[Records excerpted from a collection]
· · · ·

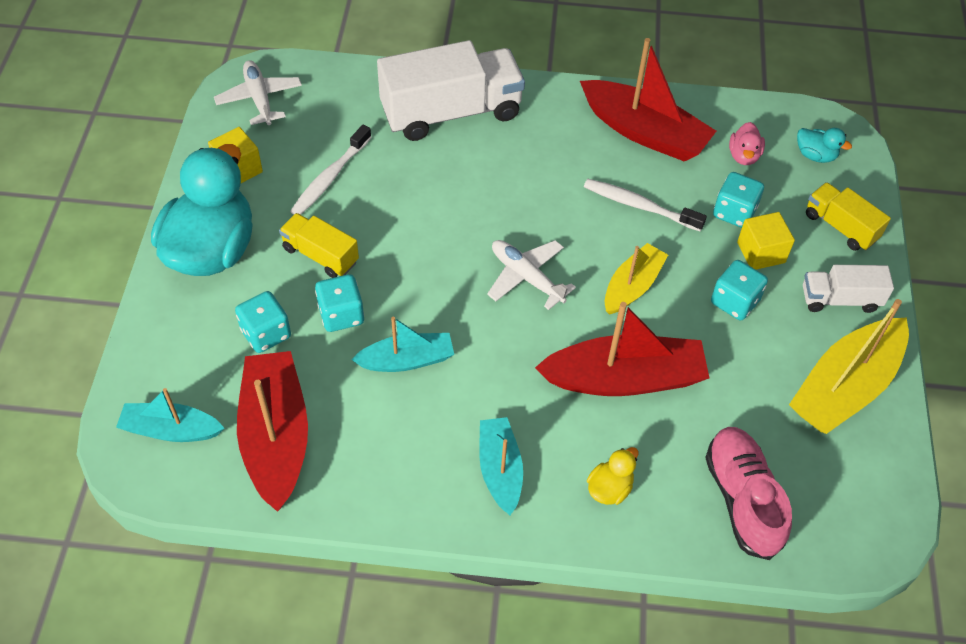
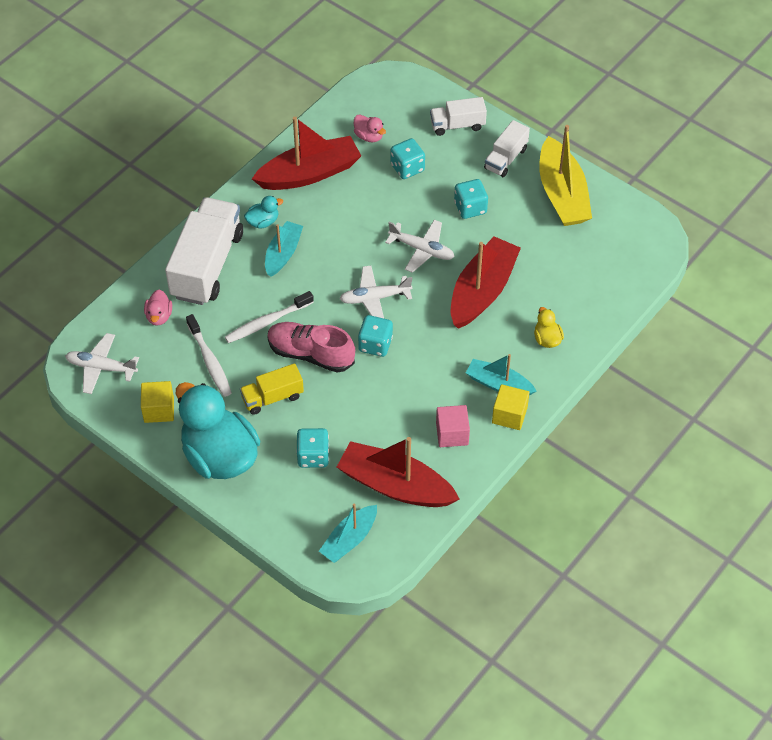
camera: 55 degrees left, 0 degrees up
(341, 315) = (329, 409): turquoise dice -> turquoise dice (375, 344)
(356, 109) = (159, 316): none -> pink duck
(390, 457) = (452, 434): none -> pink cube
(407, 360) = (389, 391): turquoise boat -> turquoise boat (283, 253)
(632, 286) = (422, 250): yellow boat -> white plane
(639, 206) = (365, 211): white toothbrush -> white toothbrush (267, 322)
(742, 499) = (595, 283): pink shoe -> pink shoe (311, 354)
(761, 252) = (446, 174): yellow cube -> yellow cube (509, 415)
(815, 155) = (397, 102): turquoise duck -> turquoise duck (263, 222)
(840, 227) = (457, 125): yellow truck -> white truck

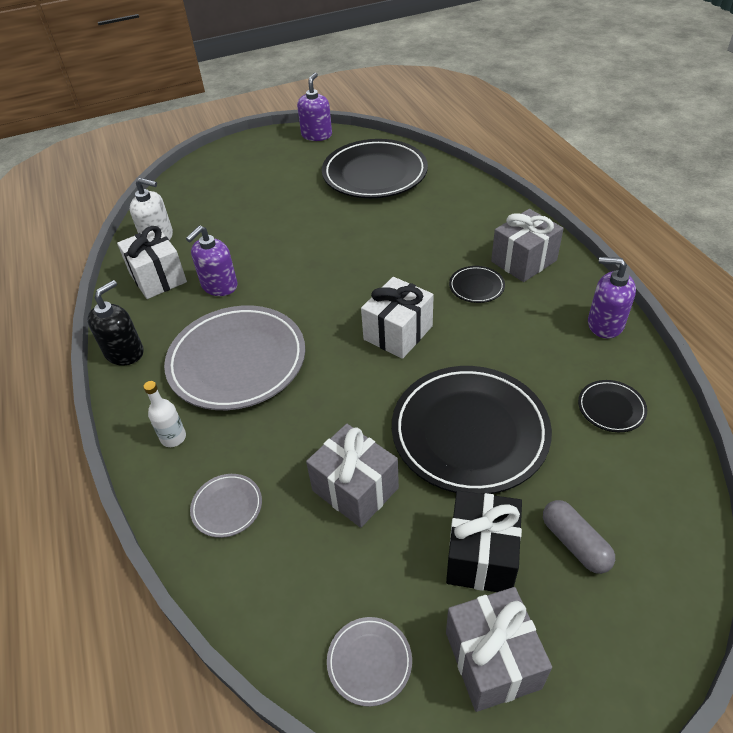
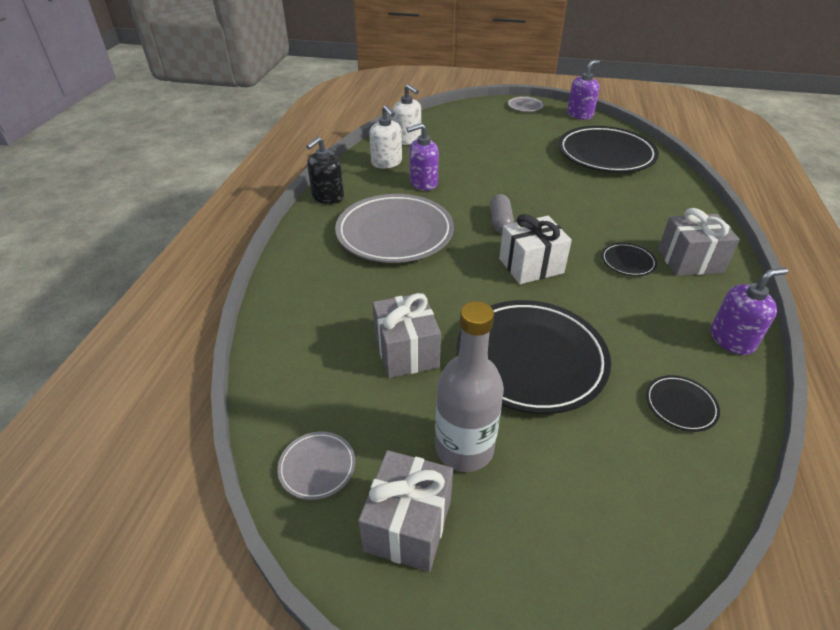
camera: 30 degrees right, 5 degrees down
(124, 352) = (327, 197): black soap dispenser -> black soap dispenser turned 150 degrees clockwise
(158, 278) = (386, 163): white gift -> white soap dispenser
(173, 438) = (313, 259): white bottle -> none
(227, 507) = (310, 317): grey plate -> grey plate (525, 106)
(481, 555) = (464, 448): black gift -> grey bottle
(574, 543) = (553, 486): grey capsule -> grey capsule (500, 222)
(605, 324) = (731, 339): purple soap dispenser -> purple soap dispenser turned 105 degrees clockwise

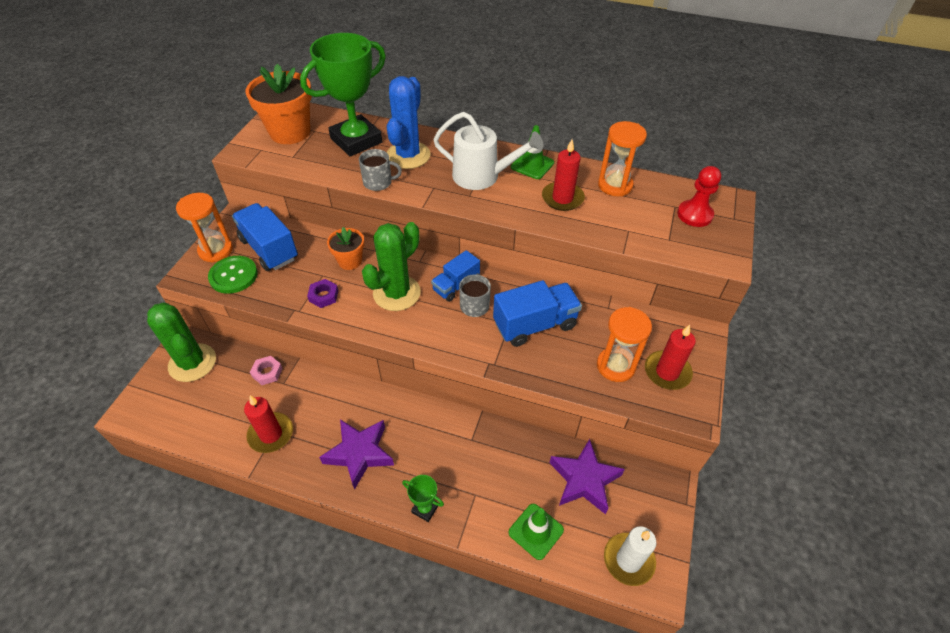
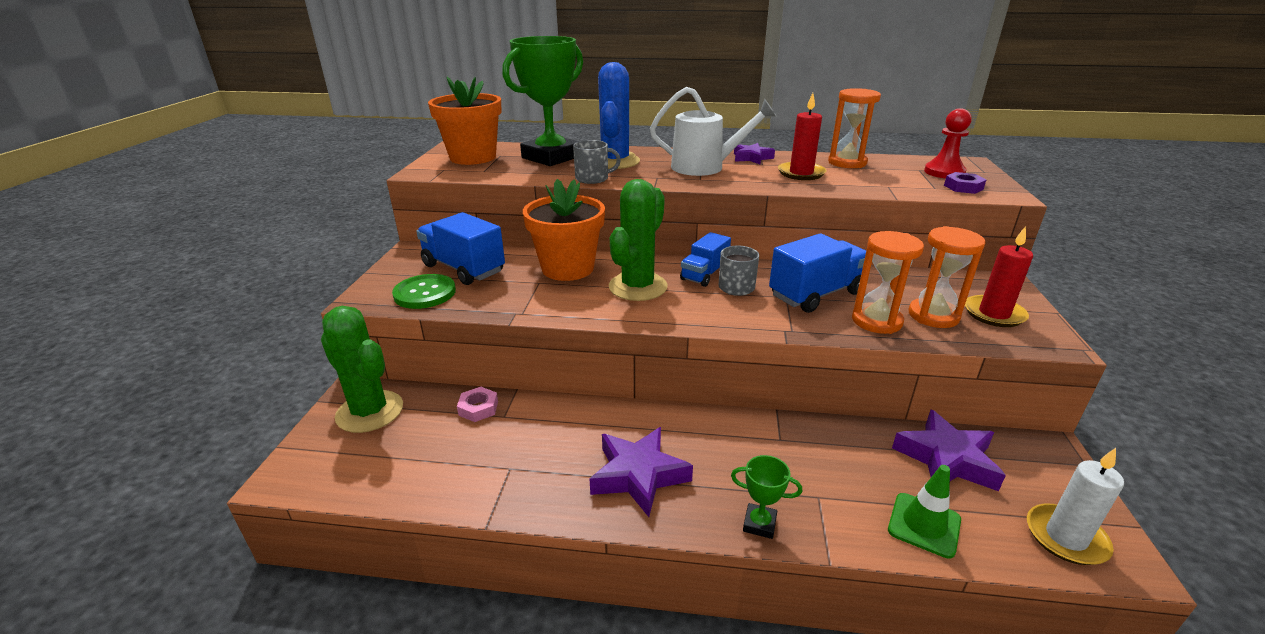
camera: 10 degrees left, 20 degrees down
(216, 250) = (395, 276): orange hourglass -> orange hourglass (876, 321)
(271, 434) = (504, 472): red candle -> none
(323, 296) = (548, 298): purple nut -> purple nut (963, 187)
(350, 261) = (568, 268): orange flower pot -> orange flower pot, size x1.80
(532, 165) = (752, 158): green traffic cone -> purple star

· · · ·

WHAT YOU WILL DO: From the entries above, select each line containing the string "duck".

RESPONSE AREA:
(356, 109) = (159, 316): none -> pink duck
(815, 155) = (397, 102): turquoise duck -> turquoise duck (263, 222)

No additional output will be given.